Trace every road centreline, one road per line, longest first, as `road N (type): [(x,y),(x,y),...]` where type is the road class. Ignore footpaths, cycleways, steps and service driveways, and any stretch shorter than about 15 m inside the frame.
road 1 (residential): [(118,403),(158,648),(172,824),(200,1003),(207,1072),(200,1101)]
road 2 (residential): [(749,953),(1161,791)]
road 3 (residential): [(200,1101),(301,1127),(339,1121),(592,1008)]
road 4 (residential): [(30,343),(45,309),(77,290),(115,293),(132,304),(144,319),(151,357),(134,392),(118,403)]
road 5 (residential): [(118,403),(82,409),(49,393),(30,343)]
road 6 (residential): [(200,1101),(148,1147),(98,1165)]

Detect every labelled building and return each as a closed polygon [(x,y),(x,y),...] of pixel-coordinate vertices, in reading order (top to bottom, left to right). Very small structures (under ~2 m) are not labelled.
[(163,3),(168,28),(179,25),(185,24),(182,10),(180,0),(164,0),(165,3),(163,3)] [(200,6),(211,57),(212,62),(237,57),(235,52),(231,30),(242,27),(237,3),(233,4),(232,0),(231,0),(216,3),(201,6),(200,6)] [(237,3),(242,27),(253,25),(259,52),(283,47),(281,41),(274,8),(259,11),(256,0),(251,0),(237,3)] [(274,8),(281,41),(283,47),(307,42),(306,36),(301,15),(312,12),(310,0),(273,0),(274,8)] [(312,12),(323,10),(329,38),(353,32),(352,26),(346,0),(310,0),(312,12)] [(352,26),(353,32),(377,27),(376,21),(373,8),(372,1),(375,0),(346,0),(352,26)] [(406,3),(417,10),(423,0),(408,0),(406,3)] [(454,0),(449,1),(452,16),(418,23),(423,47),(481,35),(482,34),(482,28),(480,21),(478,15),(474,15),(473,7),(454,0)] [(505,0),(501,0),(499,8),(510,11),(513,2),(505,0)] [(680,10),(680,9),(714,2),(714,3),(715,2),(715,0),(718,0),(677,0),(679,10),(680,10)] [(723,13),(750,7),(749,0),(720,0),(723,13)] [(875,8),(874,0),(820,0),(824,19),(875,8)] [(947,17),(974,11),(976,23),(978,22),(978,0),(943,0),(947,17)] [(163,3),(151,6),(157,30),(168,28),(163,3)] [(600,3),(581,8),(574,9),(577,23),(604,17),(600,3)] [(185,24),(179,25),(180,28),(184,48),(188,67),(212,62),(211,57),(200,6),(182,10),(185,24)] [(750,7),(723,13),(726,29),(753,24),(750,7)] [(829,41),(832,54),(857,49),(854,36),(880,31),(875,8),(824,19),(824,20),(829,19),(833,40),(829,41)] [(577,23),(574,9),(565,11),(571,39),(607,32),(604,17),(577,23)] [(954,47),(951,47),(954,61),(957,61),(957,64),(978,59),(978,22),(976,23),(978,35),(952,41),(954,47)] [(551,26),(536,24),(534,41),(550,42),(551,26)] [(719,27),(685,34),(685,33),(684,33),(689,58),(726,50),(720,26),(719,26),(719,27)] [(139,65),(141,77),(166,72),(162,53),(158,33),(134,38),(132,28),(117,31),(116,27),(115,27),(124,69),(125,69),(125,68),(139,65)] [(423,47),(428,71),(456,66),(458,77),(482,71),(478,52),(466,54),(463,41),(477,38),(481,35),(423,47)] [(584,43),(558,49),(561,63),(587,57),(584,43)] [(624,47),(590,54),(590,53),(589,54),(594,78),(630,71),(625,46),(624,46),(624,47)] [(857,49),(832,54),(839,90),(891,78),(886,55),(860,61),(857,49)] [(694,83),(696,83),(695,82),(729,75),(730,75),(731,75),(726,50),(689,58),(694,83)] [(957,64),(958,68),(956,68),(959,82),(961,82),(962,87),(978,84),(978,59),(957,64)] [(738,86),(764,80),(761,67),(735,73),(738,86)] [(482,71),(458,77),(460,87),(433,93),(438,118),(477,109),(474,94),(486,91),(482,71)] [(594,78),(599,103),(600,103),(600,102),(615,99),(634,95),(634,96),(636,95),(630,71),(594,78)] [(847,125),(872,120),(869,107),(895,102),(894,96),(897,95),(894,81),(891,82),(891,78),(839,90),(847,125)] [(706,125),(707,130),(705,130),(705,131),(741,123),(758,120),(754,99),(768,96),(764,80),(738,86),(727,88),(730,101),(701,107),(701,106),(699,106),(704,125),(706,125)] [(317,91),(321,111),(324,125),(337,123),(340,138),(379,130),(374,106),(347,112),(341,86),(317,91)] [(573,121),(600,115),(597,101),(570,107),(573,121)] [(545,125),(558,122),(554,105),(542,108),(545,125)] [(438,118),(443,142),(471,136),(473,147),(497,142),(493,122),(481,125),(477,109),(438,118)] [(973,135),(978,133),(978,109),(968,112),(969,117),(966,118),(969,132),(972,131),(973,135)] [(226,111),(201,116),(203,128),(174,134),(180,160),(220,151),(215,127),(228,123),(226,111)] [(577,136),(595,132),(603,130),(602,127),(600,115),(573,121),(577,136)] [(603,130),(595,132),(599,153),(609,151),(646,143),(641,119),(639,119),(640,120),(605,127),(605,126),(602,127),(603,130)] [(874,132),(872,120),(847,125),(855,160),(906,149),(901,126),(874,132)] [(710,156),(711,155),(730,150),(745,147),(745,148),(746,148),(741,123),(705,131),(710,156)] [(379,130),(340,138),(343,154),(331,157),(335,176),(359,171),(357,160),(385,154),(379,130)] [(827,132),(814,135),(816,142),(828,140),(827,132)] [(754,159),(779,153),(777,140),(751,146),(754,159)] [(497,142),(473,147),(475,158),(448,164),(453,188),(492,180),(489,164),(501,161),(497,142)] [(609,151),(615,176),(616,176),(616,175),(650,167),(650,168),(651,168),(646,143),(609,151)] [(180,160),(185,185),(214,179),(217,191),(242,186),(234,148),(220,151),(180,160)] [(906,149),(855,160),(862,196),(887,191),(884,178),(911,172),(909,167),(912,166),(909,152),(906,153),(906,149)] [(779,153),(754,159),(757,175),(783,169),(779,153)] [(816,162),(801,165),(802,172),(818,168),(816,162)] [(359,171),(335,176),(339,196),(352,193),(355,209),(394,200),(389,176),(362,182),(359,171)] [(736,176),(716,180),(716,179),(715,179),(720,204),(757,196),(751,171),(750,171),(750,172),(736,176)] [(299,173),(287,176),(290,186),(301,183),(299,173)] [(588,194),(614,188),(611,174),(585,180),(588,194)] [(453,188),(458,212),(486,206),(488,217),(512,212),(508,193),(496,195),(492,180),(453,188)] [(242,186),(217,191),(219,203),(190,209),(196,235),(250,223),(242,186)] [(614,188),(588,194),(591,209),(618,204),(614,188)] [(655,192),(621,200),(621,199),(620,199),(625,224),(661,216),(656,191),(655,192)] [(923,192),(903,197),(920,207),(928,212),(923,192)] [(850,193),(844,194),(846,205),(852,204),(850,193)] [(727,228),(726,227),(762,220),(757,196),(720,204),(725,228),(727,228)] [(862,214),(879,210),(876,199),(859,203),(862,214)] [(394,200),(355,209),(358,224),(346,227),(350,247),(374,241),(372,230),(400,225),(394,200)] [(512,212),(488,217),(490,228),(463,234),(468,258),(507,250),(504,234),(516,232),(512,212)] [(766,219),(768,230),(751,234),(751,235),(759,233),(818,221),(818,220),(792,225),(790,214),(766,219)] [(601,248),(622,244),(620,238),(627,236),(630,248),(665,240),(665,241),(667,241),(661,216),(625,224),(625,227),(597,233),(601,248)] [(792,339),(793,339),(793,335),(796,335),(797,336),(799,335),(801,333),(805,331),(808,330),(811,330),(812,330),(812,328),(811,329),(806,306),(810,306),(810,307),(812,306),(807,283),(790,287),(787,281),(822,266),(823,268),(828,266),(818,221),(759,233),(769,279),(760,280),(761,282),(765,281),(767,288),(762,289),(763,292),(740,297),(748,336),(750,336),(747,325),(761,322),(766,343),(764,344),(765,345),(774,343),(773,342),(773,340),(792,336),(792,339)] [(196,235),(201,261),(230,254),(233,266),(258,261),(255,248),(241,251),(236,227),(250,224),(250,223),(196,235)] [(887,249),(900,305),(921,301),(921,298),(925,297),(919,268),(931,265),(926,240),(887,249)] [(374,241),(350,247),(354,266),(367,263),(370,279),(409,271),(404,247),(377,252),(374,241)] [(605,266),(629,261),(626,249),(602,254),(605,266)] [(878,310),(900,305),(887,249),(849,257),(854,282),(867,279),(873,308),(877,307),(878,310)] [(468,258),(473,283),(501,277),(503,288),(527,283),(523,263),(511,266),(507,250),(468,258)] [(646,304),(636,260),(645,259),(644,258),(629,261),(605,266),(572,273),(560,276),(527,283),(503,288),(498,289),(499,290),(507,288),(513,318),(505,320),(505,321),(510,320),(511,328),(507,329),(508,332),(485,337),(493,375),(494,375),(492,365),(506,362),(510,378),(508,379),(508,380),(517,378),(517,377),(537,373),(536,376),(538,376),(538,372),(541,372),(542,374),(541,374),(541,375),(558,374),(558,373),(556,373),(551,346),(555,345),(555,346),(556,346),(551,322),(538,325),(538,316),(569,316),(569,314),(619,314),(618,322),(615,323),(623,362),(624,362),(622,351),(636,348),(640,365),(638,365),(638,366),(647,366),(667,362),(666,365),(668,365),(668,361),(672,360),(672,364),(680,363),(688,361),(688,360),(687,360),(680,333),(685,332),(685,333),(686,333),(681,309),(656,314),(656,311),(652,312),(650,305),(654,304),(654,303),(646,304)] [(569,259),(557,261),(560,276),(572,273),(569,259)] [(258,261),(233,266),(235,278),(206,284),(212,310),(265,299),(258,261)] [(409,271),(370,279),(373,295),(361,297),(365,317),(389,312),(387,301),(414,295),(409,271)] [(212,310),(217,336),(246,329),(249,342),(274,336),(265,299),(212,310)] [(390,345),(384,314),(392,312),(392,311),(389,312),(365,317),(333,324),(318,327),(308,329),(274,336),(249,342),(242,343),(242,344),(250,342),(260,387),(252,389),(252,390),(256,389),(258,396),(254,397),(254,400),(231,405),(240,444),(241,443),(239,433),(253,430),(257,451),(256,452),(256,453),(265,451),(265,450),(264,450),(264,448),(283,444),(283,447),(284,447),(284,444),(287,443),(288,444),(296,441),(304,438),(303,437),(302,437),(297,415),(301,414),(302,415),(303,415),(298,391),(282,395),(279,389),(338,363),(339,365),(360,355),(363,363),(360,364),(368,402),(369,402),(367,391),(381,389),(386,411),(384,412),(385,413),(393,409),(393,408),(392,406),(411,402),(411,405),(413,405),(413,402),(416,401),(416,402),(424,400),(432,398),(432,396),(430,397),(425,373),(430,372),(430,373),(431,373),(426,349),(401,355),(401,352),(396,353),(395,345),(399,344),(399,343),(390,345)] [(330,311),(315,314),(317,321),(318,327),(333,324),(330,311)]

════════════════

What this task involves: Look through the data above and return each line where the string "every" occurs.

Exercise response:
Trace every road centreline, one road per line, longest first, as `road N (type): [(x,y),(x,y),...]` where type is the road class. Ignore footpaths, cycleways, steps and service driveways, and any stretch shorter than about 15 m inside the frame.
Detect every labelled building and return each as a closed polygon [(x,y),(x,y),...] of pixel-coordinate vertices, in reading order (top to bottom, left to right). Very small structures (under ~2 m) are not labelled.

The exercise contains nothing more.